(INPUT RECORDS)
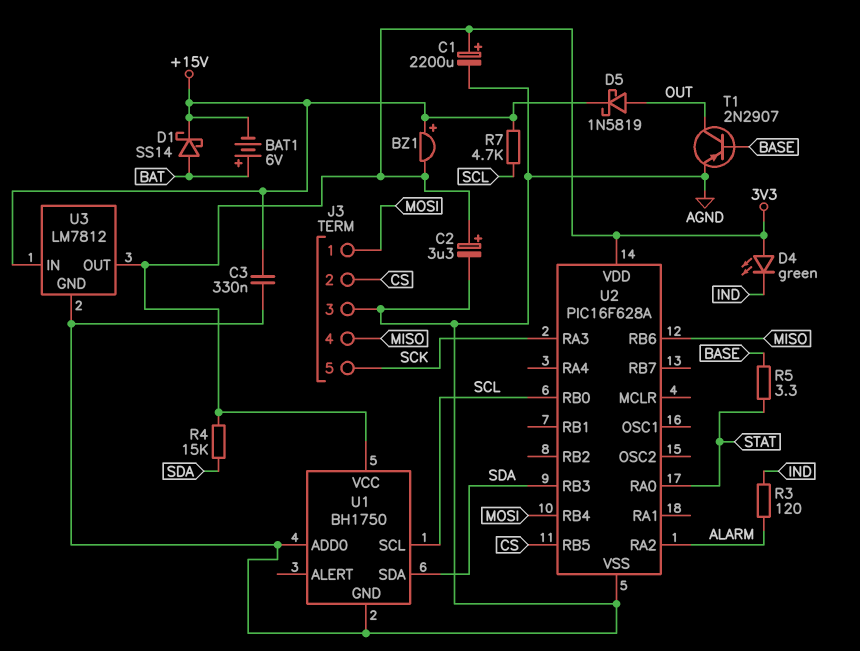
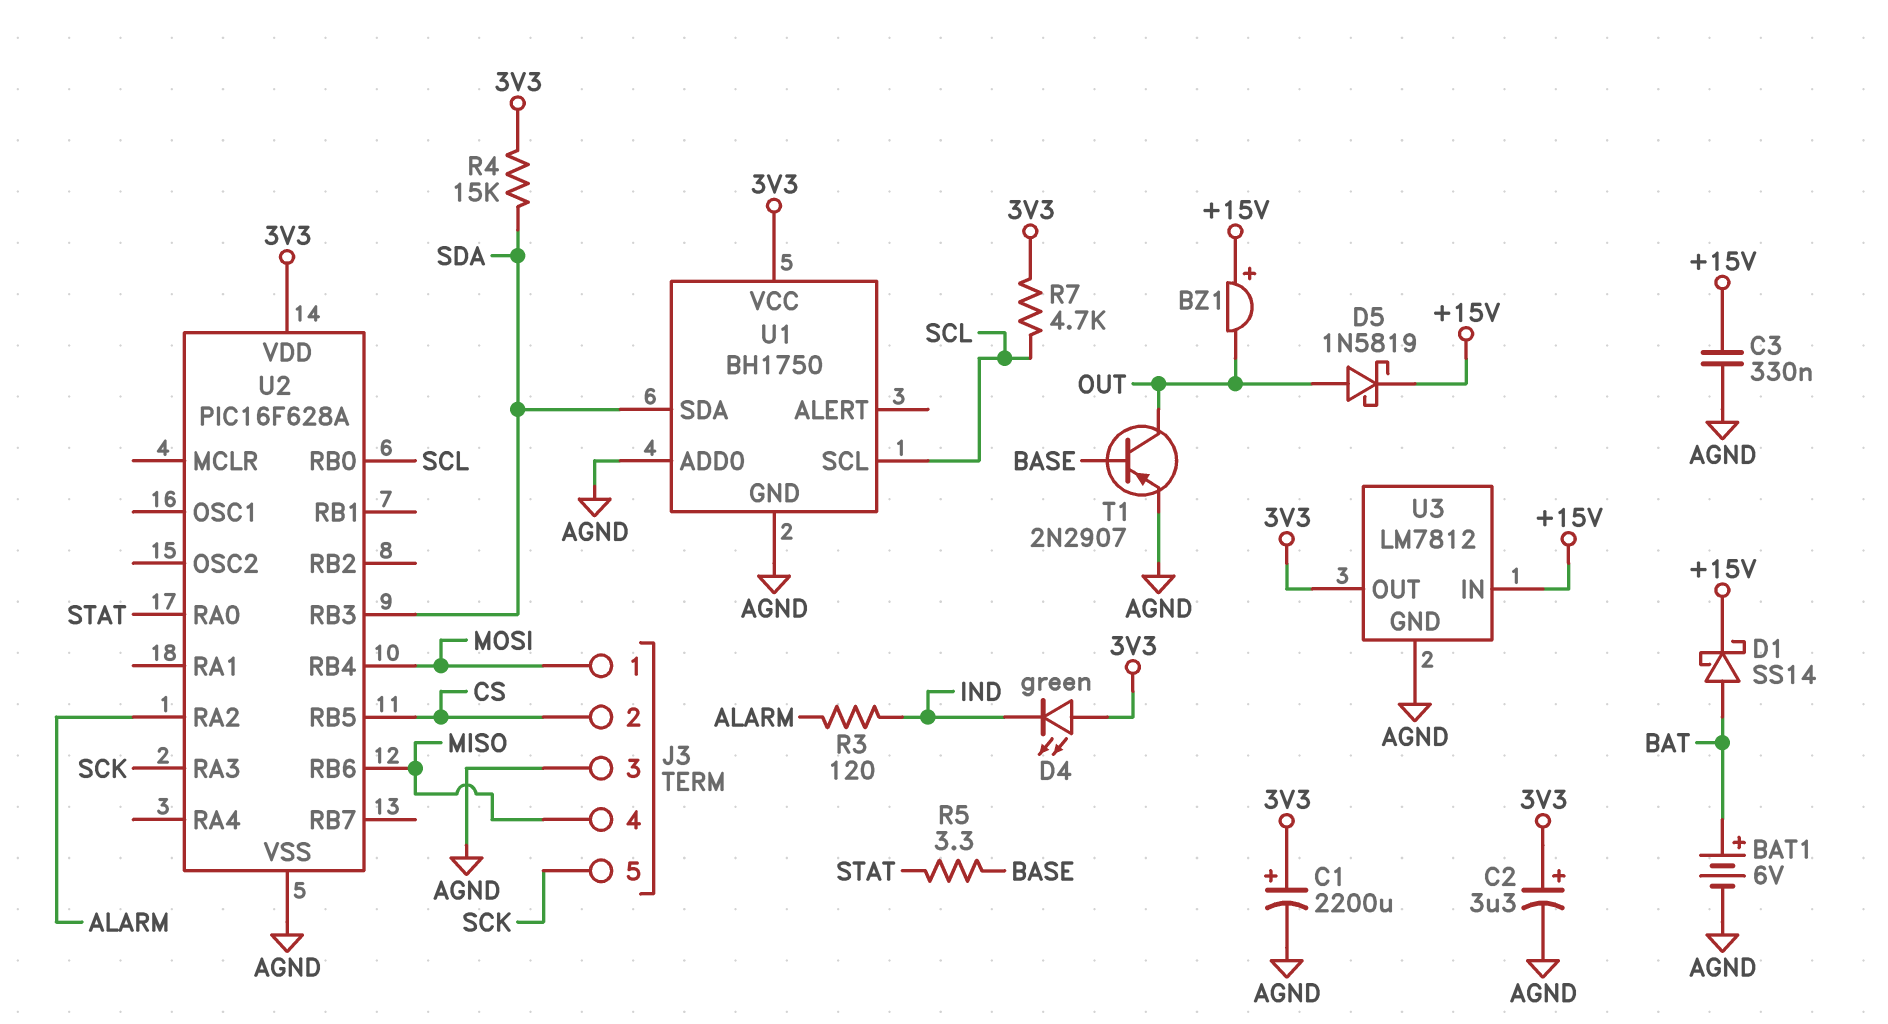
BAT1: 6V (plus BAT, minus +15V) -> 6V (plus BAT, minus AGND)
BZ1: buzzer (plus +15V, minus 3V3) -> buzzer (plus +15V, minus OUT)
R7: 4.7k (+15V, SCL) -> 4.7k (3V3, SCL)

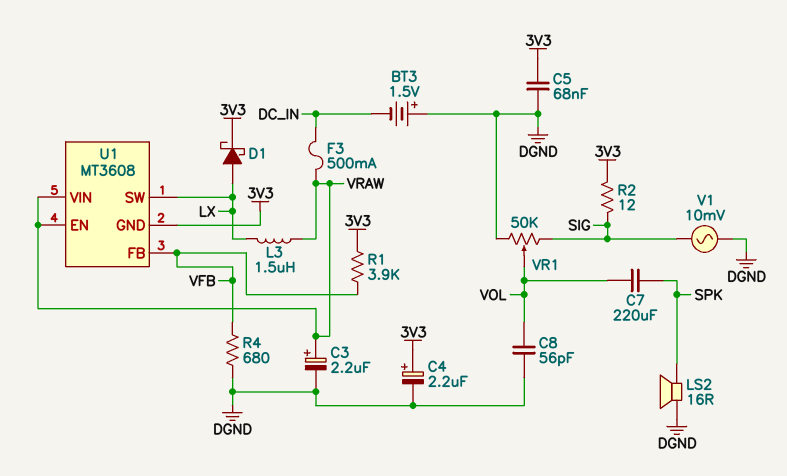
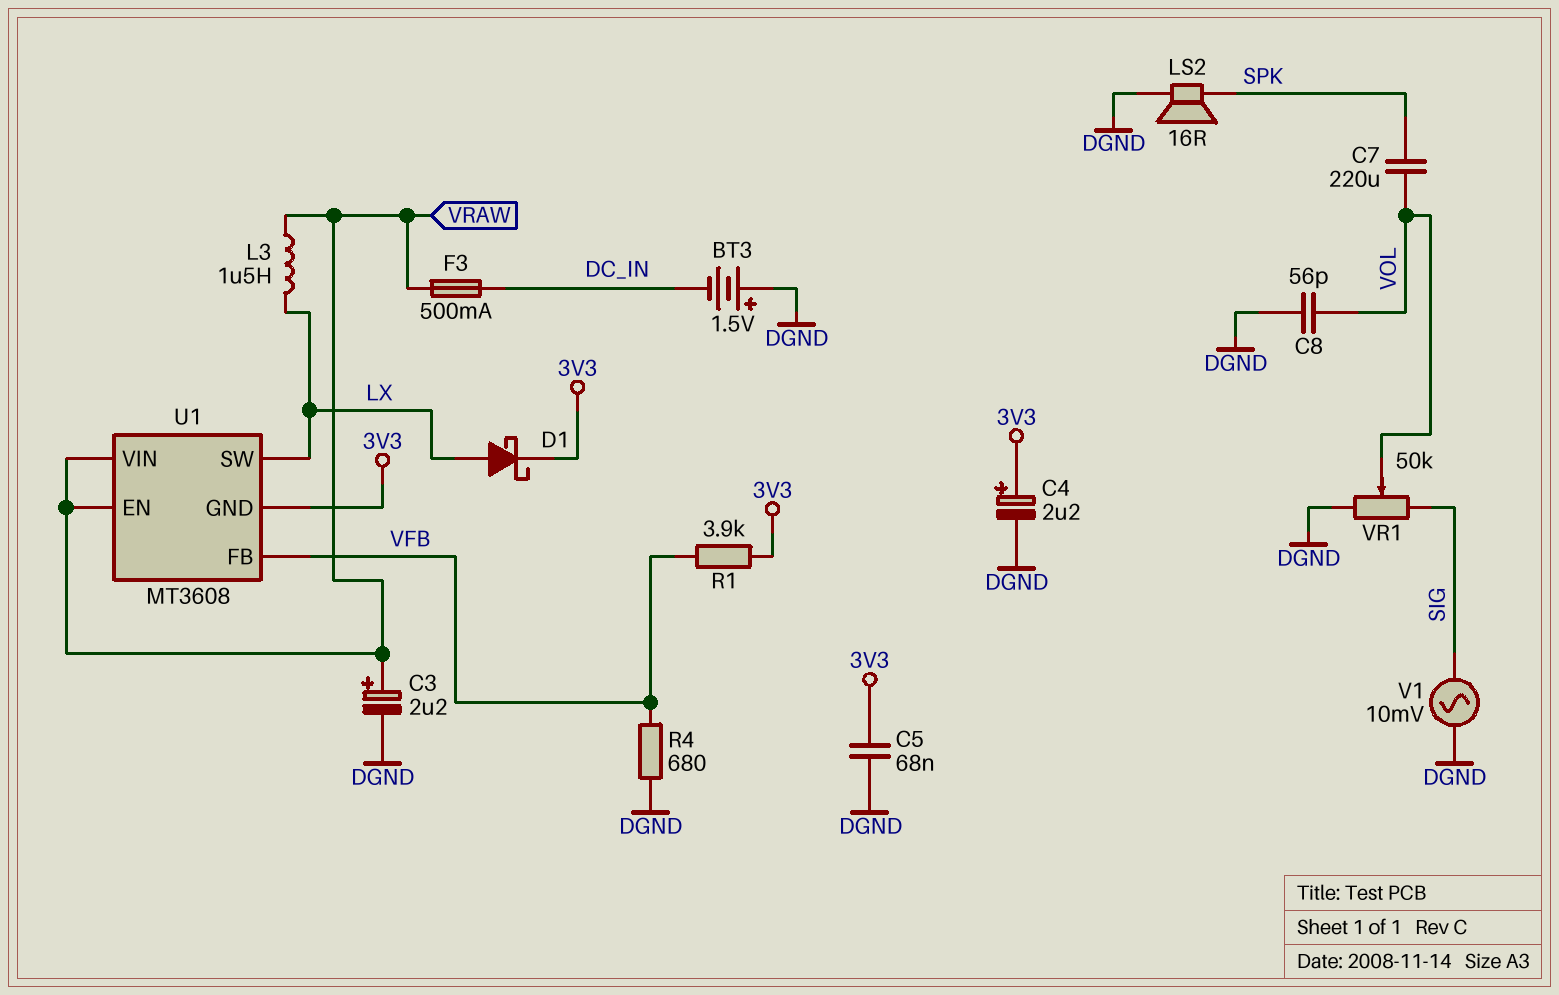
R2: 12 (3V3, SIG) -> none

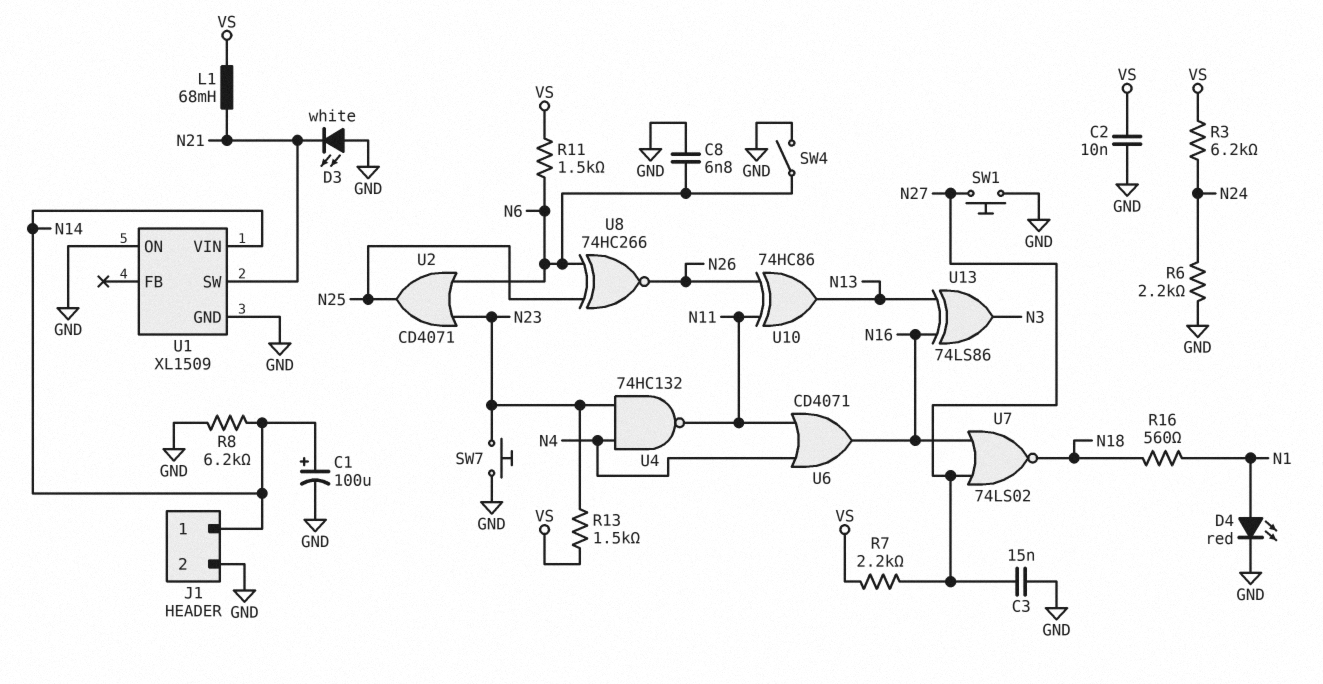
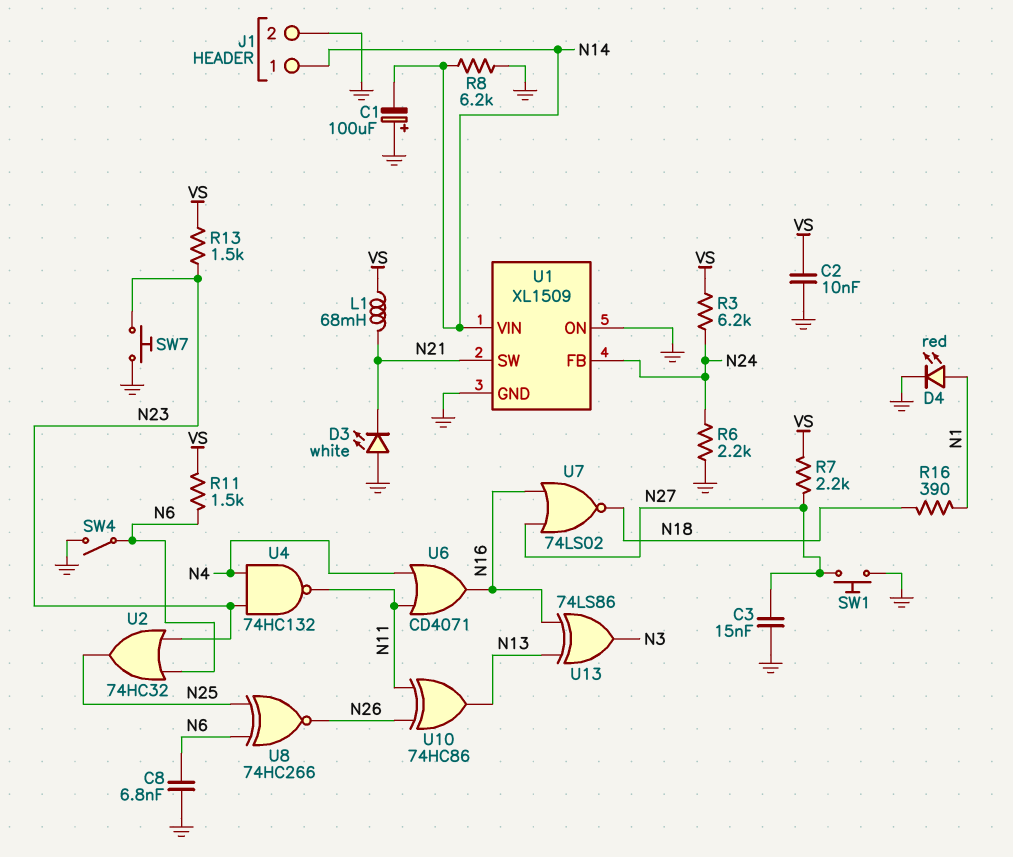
C1: 100uF (plus N14, minus GND) -> 100uF (plus GND, minus N14)
R16: 560 (N1, N18) -> 390 (N1, N18)
U1 pin FB: none -> N24
U2: OR CD4071 (in N6, in N23, out N25) -> OR 74HC32 (in N6, in N23, out N25)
(End INPUT RECORDS)
> [PROBLEM TO WORK ON]
Filter the records down to the lines containing the word "minus", and copy those.

> [OUTPUT]
BAT1: 6V (plus BAT, minus +15V) -> 6V (plus BAT, minus AGND)
BZ1: buzzer (plus +15V, minus 3V3) -> buzzer (plus +15V, minus OUT)
C1: 100uF (plus N14, minus GND) -> 100uF (plus GND, minus N14)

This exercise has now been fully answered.